- WORK TO BE COMPLETED: Go through the entries below. Copy each line in which "white" appears.
========================================================================
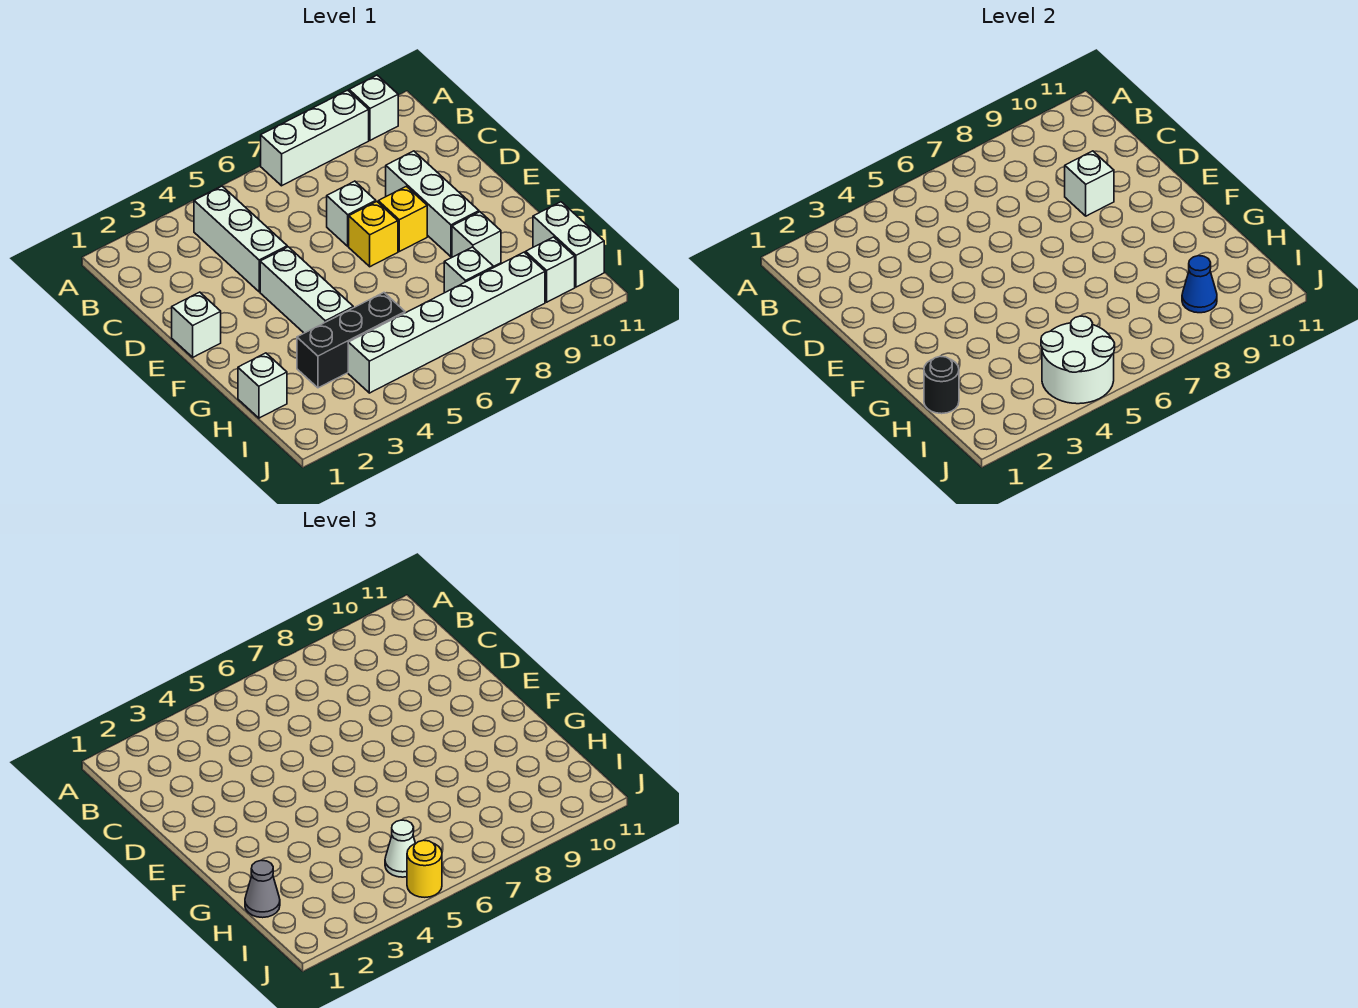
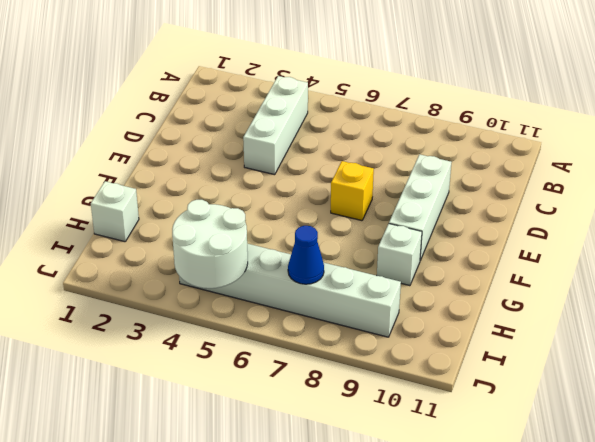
blue cone I7 level 2 -> blue cone I9 level 2
none -> white brick A7:A9 level 1
none -> white brick A10 level 1
none -> white brick D7 level 1

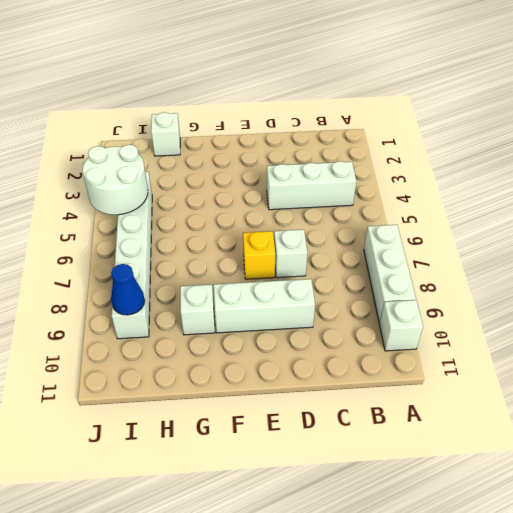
none -> white brick E1 level 1
none -> white brick E4:G4 level 1
none -> yellow brick E8 level 1

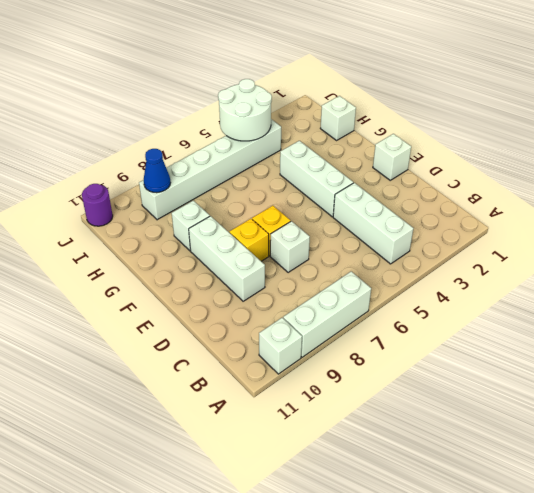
purple round brick J11 level 1 -> none
none -> black brick H3:H5 level 1
none -> white brick H8 level 1
none -> white brick H11:I11 level 1

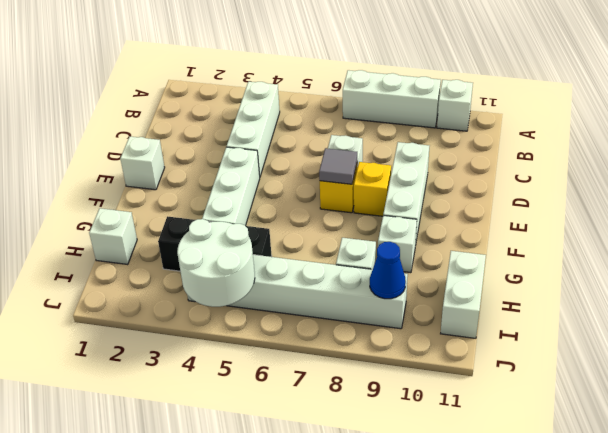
grey tile E7 level 2 -> none
none -> white brick I10 level 1
none -> white brick D9 level 2
none -> black round brick H1 level 2

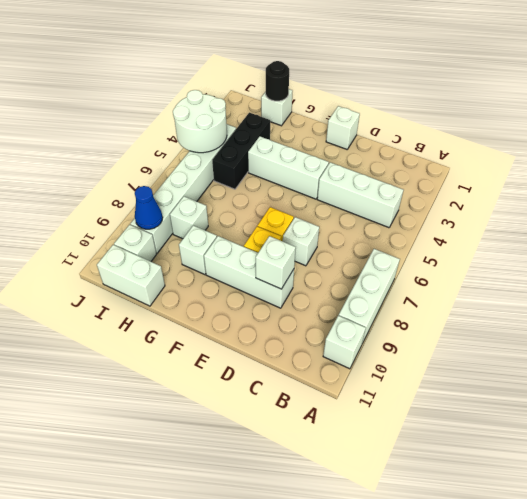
none -> grey cone H1 level 3
none -> white cone I5 level 3
none -> yellow round brick J5 level 3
========================================================================
- SOLUTION TO THIS PROBLEM:
none -> white brick A7:A9 level 1
none -> white brick A10 level 1
none -> white brick D7 level 1
none -> white brick E1 level 1
none -> white brick E4:G4 level 1
none -> white brick H8 level 1
none -> white brick H11:I11 level 1
none -> white brick I10 level 1
none -> white brick D9 level 2
none -> white cone I5 level 3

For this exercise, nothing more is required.